» Provided material:
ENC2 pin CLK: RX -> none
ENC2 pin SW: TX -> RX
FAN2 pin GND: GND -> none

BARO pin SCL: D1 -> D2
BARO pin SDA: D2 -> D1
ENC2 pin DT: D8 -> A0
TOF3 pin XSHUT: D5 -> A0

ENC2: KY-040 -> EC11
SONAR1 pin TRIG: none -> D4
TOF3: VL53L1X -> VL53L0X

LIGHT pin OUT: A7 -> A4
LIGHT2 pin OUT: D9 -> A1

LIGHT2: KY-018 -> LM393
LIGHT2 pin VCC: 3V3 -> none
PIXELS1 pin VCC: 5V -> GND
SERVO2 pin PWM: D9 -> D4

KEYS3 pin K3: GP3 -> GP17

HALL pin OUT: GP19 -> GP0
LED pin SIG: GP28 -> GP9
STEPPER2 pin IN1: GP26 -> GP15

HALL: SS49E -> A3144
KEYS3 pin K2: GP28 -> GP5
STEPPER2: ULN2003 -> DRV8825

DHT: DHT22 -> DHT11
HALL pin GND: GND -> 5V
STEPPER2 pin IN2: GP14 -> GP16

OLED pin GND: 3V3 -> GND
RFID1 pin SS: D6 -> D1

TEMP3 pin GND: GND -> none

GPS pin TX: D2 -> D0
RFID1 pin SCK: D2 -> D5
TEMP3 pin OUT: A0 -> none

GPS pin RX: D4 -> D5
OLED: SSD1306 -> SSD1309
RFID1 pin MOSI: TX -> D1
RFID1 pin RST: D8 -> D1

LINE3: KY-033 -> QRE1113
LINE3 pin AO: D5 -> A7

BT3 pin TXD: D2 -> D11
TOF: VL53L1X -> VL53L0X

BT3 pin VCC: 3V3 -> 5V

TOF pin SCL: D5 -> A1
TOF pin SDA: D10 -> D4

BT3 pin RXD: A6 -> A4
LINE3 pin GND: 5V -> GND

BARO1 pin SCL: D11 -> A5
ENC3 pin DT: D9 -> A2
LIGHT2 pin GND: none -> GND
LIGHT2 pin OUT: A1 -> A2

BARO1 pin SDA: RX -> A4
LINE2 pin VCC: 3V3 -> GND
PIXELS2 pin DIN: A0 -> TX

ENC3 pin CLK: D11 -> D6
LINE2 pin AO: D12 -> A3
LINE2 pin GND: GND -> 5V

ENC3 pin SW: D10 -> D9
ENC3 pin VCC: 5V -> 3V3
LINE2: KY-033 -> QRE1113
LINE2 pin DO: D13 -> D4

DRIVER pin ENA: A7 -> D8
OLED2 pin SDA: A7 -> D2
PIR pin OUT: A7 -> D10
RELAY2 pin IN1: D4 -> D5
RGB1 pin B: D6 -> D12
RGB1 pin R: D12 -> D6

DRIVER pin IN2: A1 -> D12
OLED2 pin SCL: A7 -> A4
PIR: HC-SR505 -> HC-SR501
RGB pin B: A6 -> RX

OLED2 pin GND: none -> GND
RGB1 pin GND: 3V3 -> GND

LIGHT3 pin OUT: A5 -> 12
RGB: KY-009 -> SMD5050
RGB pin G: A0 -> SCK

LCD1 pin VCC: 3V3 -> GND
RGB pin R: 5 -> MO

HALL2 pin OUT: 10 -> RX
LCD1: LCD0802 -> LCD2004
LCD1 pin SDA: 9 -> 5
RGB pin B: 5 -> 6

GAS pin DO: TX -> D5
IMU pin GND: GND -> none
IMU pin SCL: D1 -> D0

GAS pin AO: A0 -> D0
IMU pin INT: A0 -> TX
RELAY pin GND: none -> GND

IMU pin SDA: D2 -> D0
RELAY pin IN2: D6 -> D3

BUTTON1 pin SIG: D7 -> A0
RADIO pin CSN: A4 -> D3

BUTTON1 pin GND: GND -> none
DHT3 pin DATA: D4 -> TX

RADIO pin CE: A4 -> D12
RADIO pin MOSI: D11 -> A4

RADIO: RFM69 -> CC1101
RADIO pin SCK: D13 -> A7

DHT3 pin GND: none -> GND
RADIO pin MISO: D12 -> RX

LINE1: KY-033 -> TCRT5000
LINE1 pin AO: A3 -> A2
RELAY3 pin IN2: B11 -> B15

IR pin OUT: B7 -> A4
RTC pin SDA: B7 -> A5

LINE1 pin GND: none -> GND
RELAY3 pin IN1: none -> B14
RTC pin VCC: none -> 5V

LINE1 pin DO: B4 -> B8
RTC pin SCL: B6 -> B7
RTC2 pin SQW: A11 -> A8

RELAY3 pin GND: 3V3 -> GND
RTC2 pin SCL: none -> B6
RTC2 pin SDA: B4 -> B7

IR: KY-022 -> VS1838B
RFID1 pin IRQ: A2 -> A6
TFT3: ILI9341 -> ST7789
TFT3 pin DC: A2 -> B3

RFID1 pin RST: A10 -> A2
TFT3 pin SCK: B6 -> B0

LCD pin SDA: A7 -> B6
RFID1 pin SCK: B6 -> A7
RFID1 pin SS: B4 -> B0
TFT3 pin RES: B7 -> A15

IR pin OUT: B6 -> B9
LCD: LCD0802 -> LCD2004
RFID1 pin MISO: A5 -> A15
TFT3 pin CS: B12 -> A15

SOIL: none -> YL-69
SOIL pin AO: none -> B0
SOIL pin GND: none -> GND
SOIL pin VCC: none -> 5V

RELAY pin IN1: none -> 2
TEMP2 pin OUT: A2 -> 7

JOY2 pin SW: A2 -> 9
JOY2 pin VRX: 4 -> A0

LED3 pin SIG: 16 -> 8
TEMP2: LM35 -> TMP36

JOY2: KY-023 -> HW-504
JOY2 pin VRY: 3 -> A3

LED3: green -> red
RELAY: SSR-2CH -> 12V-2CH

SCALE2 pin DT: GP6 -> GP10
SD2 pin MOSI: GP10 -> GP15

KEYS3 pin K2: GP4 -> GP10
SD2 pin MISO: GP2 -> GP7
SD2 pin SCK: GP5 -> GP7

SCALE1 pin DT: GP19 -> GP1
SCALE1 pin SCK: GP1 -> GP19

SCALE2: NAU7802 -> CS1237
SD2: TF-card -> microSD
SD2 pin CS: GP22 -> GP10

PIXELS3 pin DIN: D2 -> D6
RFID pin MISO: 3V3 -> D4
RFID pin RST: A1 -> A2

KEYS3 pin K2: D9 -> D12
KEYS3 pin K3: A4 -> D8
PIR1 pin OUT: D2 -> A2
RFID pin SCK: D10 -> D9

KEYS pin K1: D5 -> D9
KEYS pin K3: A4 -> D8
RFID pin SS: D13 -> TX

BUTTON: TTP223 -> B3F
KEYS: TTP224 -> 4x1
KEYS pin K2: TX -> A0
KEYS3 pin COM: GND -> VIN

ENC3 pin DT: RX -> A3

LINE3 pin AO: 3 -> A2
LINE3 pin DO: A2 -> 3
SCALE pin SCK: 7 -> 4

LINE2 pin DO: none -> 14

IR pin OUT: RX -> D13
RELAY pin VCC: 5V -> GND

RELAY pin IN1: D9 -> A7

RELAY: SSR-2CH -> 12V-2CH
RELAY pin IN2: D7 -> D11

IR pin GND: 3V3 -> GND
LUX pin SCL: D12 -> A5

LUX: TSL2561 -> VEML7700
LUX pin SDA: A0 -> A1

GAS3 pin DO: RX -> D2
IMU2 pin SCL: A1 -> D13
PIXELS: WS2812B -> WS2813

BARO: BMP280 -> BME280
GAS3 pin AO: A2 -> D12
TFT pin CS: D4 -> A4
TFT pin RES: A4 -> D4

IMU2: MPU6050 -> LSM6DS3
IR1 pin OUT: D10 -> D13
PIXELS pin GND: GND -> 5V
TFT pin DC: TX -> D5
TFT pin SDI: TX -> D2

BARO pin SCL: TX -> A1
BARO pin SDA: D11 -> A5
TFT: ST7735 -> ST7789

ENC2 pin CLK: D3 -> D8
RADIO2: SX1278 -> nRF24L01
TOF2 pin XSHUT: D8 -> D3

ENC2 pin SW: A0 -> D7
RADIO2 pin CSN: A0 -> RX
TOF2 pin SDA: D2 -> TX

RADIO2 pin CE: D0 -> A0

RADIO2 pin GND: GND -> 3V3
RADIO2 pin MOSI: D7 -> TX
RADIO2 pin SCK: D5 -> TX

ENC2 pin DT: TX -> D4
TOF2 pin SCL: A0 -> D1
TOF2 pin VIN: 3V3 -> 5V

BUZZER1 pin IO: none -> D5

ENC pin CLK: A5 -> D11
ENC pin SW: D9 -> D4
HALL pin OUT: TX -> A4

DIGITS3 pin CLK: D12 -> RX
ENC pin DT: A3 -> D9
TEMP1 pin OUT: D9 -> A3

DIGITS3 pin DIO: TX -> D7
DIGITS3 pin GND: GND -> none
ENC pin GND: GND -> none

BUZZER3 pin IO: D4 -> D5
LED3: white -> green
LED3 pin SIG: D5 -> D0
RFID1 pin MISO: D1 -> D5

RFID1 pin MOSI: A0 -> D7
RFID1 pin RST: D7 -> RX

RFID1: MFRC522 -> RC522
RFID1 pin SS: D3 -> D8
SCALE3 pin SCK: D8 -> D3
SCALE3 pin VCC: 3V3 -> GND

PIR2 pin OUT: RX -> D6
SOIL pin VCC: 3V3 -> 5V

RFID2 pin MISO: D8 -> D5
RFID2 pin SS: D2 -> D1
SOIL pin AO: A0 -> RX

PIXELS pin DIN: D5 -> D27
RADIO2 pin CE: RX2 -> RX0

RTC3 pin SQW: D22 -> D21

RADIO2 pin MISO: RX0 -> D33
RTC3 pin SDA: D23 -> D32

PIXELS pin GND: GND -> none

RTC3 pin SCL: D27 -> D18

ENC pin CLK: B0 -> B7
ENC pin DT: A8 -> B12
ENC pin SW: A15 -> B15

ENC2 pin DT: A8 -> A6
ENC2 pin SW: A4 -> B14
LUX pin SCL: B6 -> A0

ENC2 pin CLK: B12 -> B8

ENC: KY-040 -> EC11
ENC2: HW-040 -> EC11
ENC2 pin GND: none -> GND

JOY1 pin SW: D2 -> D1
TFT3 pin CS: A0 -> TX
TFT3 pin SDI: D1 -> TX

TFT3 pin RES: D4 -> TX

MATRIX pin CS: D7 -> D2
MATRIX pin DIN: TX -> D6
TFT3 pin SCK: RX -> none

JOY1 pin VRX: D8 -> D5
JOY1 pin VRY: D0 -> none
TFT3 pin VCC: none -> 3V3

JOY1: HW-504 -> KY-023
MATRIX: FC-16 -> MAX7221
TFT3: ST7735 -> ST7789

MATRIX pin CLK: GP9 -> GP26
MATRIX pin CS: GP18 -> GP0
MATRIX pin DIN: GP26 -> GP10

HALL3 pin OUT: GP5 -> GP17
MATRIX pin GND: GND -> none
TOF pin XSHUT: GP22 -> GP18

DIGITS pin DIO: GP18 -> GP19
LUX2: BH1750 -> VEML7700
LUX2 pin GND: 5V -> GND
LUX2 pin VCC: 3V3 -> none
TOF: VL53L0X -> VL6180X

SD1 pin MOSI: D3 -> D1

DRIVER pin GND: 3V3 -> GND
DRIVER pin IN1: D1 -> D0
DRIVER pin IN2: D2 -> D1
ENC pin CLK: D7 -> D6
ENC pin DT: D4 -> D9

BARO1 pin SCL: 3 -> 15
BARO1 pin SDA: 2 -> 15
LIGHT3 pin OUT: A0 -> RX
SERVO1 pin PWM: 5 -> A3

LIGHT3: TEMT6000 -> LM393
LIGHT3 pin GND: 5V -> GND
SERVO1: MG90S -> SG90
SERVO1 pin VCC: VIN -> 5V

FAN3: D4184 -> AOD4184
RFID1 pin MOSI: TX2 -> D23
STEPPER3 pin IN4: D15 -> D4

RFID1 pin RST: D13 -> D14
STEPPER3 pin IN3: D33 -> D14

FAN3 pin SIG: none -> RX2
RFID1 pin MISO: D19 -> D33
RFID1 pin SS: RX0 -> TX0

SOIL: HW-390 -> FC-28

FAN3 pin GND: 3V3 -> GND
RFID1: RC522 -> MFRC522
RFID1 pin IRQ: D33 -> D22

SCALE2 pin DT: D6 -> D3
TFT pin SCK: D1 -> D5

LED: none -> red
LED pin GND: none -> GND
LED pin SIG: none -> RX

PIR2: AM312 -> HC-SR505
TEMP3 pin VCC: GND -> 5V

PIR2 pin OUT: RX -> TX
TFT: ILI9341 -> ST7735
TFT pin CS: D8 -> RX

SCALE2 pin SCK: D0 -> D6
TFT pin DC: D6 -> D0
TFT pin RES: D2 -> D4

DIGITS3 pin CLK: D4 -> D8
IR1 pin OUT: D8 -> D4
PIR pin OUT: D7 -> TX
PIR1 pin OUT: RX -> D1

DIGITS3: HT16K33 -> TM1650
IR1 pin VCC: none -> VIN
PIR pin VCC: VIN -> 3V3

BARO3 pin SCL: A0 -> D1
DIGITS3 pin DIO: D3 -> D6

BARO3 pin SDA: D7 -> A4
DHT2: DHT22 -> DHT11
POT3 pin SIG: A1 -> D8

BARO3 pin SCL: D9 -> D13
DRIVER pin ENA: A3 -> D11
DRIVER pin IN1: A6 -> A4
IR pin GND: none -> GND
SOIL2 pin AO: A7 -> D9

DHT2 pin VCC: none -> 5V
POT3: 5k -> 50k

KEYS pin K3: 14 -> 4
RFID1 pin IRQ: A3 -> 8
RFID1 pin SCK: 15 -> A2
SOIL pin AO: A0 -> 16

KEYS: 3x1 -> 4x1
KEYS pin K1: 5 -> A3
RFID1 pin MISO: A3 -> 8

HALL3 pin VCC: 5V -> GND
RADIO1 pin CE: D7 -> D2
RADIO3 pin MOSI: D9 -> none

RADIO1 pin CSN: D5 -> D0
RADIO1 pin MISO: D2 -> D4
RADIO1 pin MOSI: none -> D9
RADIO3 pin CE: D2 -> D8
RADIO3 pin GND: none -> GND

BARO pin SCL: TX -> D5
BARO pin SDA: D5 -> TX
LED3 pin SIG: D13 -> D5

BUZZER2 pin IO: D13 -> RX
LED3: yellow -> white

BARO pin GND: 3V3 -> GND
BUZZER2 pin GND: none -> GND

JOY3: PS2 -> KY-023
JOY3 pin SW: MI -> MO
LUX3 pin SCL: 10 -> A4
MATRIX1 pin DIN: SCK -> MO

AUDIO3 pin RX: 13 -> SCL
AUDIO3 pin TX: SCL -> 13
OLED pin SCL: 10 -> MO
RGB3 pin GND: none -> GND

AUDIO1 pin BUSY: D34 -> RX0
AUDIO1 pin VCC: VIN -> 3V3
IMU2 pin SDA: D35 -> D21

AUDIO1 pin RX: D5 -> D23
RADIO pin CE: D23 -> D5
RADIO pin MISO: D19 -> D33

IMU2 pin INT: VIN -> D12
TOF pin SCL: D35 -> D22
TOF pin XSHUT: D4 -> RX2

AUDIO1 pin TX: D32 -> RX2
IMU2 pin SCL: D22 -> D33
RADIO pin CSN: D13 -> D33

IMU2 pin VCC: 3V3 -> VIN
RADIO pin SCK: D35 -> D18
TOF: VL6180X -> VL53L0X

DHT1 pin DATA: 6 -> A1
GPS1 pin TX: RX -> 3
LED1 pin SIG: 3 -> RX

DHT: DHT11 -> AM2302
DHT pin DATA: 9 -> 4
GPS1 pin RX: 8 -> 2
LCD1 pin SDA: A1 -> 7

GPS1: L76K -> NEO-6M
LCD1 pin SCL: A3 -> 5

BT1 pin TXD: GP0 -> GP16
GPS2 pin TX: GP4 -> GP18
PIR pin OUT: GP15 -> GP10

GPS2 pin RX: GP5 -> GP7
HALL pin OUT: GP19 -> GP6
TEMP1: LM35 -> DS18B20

» Exercise directions: Copy out exactly the line that holds "IMU2 pin SCL: D22 -> D33" and all remaining lines of the listing, both the first and the last included.

» Answer to this task:
IMU2 pin SCL: D22 -> D33
RADIO pin CSN: D13 -> D33

IMU2 pin VCC: 3V3 -> VIN
RADIO pin SCK: D35 -> D18
TOF: VL6180X -> VL53L0X

DHT1 pin DATA: 6 -> A1
GPS1 pin TX: RX -> 3
LED1 pin SIG: 3 -> RX

DHT: DHT11 -> AM2302
DHT pin DATA: 9 -> 4
GPS1 pin RX: 8 -> 2
LCD1 pin SDA: A1 -> 7

GPS1: L76K -> NEO-6M
LCD1 pin SCL: A3 -> 5

BT1 pin TXD: GP0 -> GP16
GPS2 pin TX: GP4 -> GP18
PIR pin OUT: GP15 -> GP10

GPS2 pin RX: GP5 -> GP7
HALL pin OUT: GP19 -> GP6
TEMP1: LM35 -> DS18B20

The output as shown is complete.